Before-and-after change records:
+++++

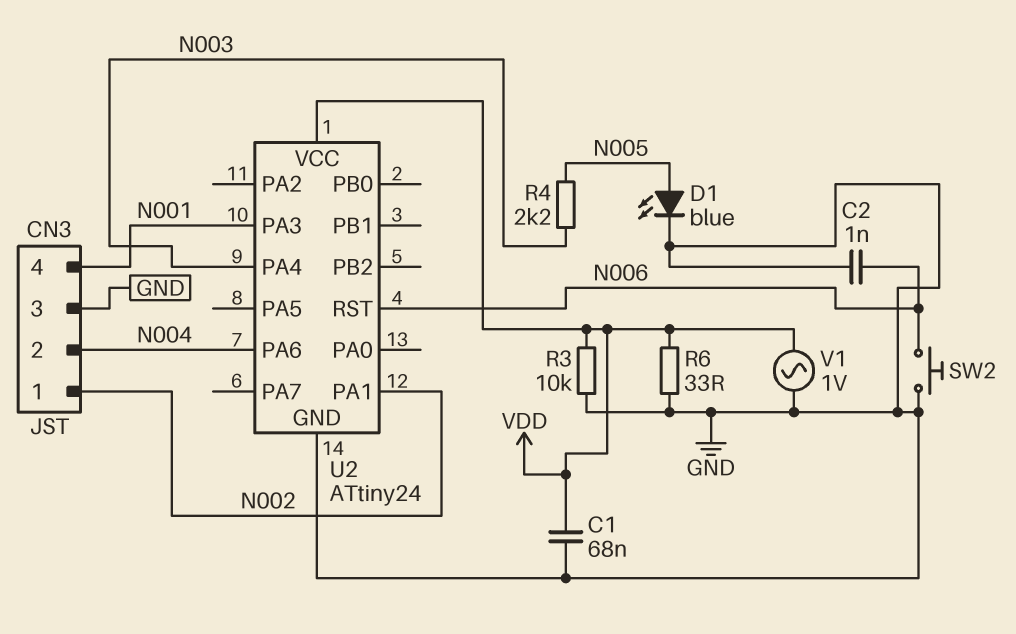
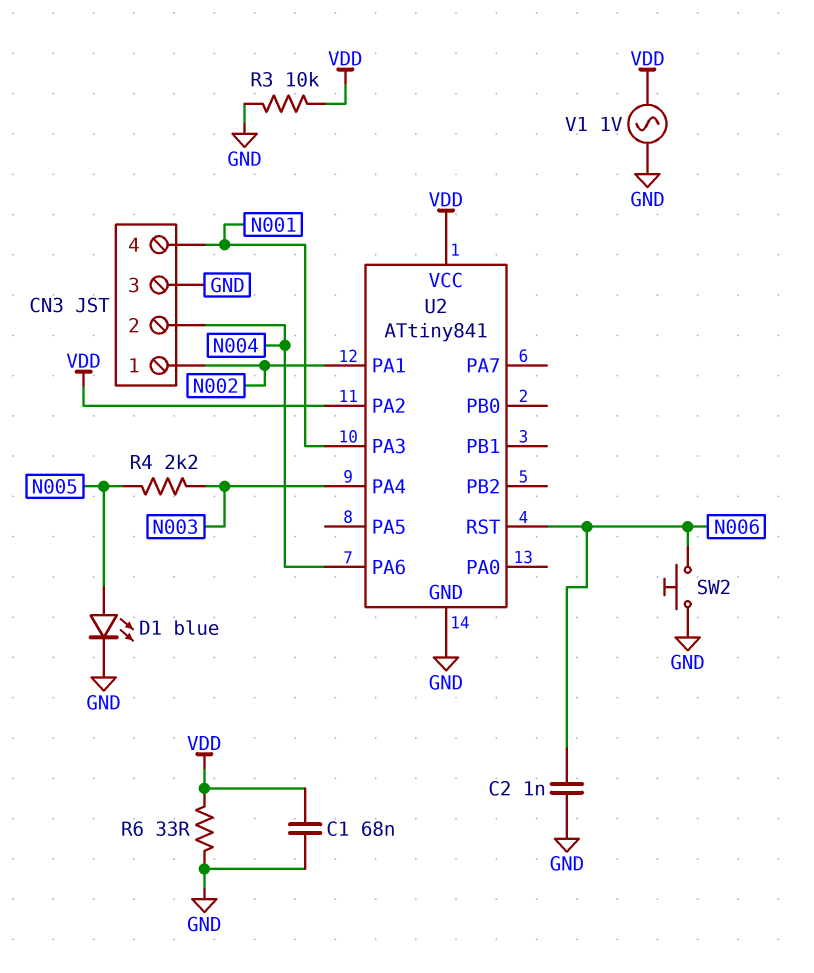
U2: ATtiny24 -> ATtiny841
U2 pin PA2: none -> VDD

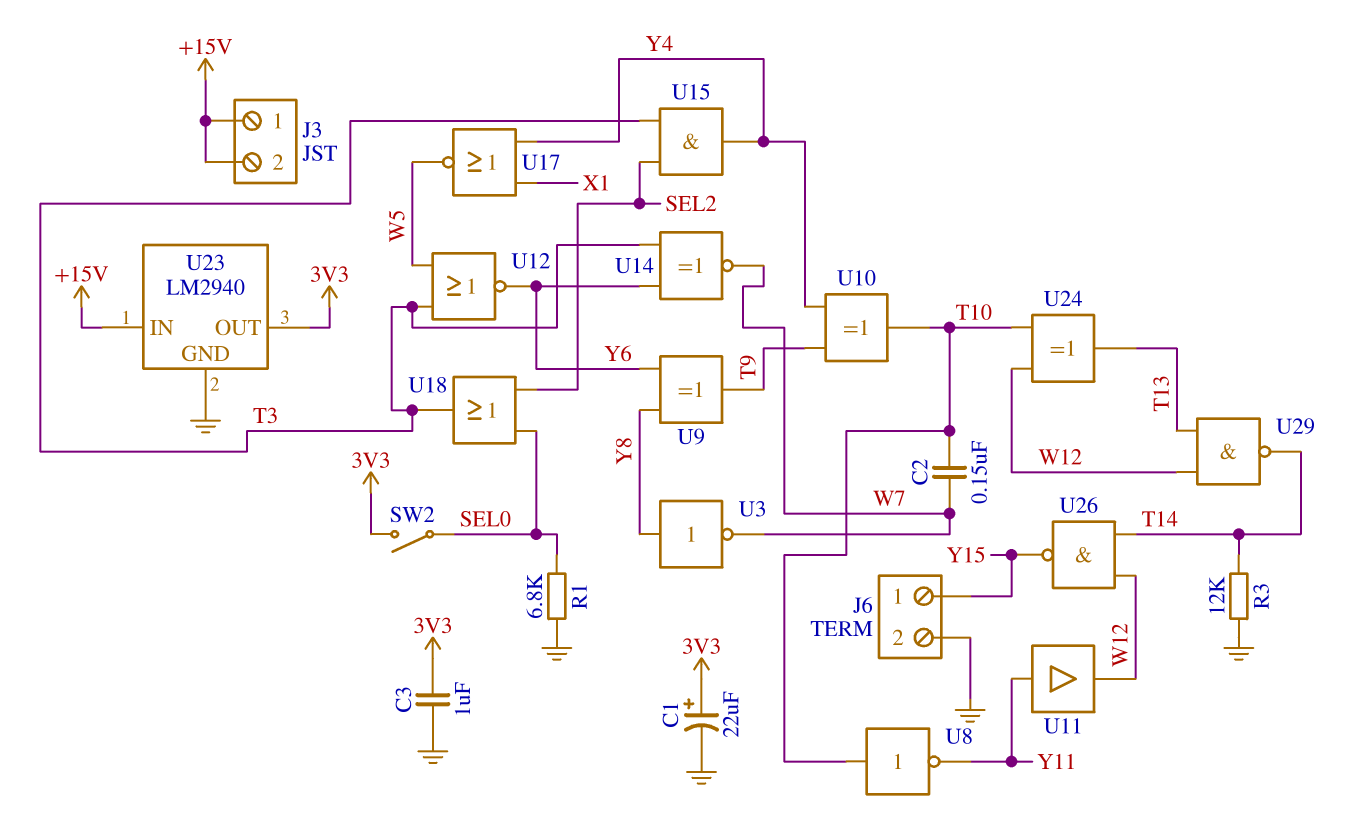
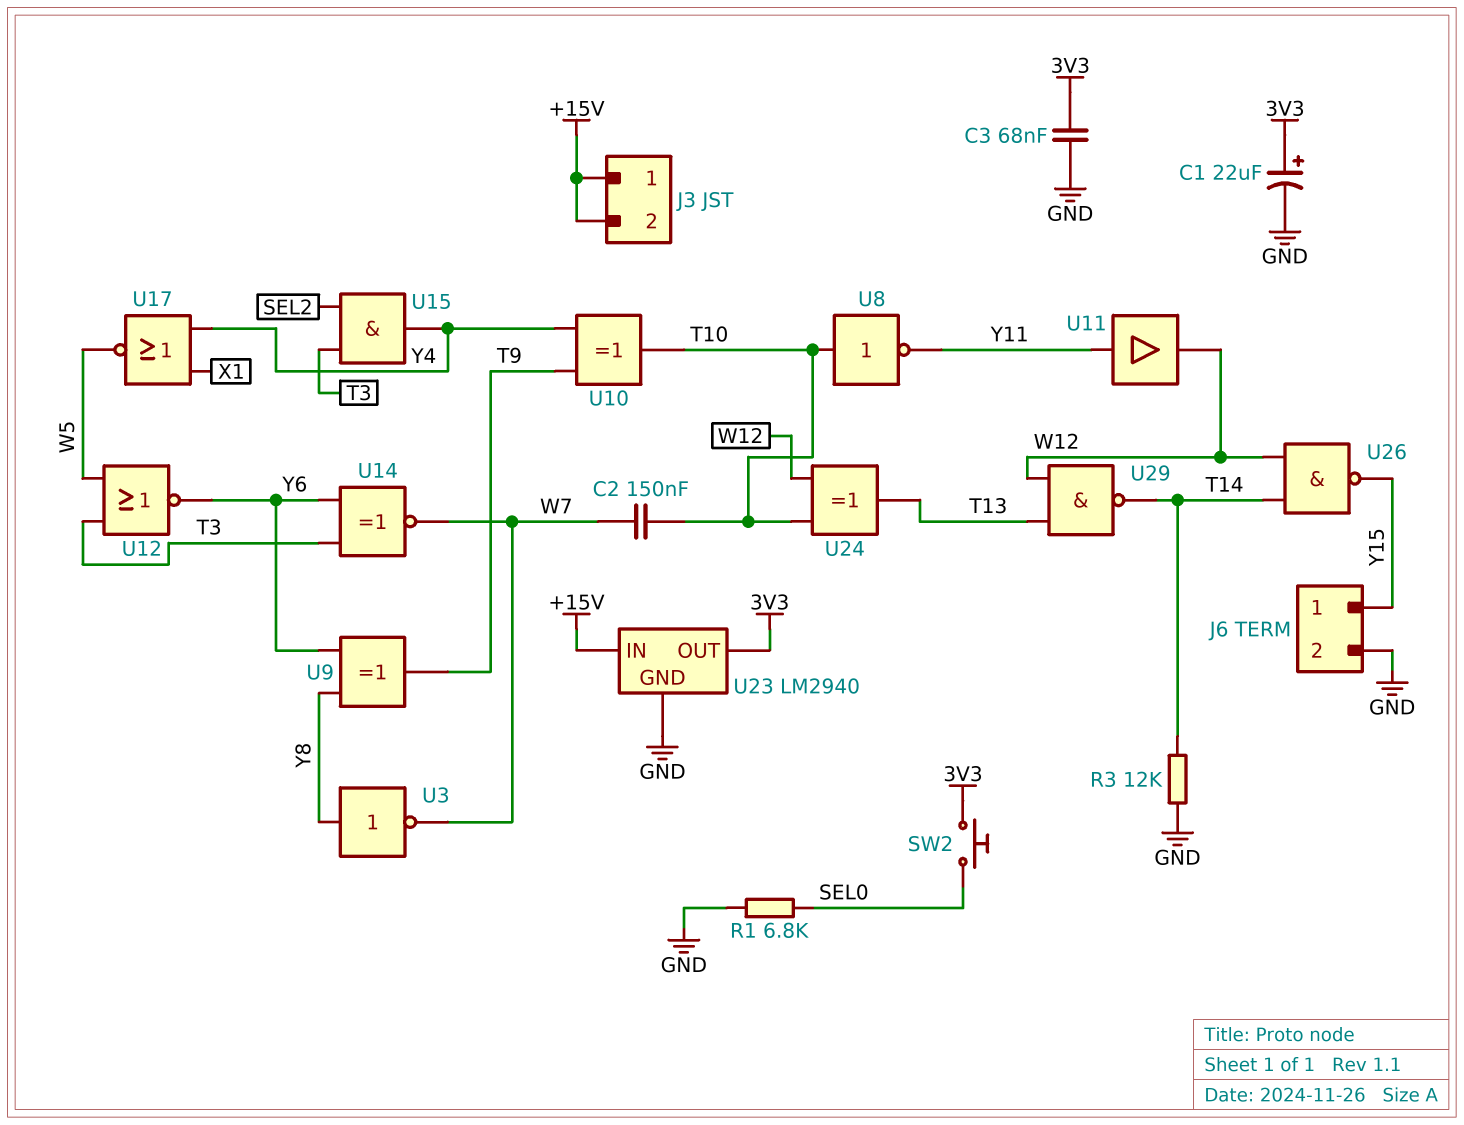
C3: 1uF (3V3, GND) -> 68nF (3V3, GND)
SW2: switch (3V3, SEL0) -> button (3V3, SEL0)
U18: OR (in SEL0, in SEL2, out T3) -> none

+++++

Task brief: Set down every entry above exactly as written, but skip the pictures.

Answer below:
U2: ATtiny24 -> ATtiny841
U2 pin PA2: none -> VDD

C3: 1uF (3V3, GND) -> 68nF (3V3, GND)
SW2: switch (3V3, SEL0) -> button (3V3, SEL0)
U18: OR (in SEL0, in SEL2, out T3) -> none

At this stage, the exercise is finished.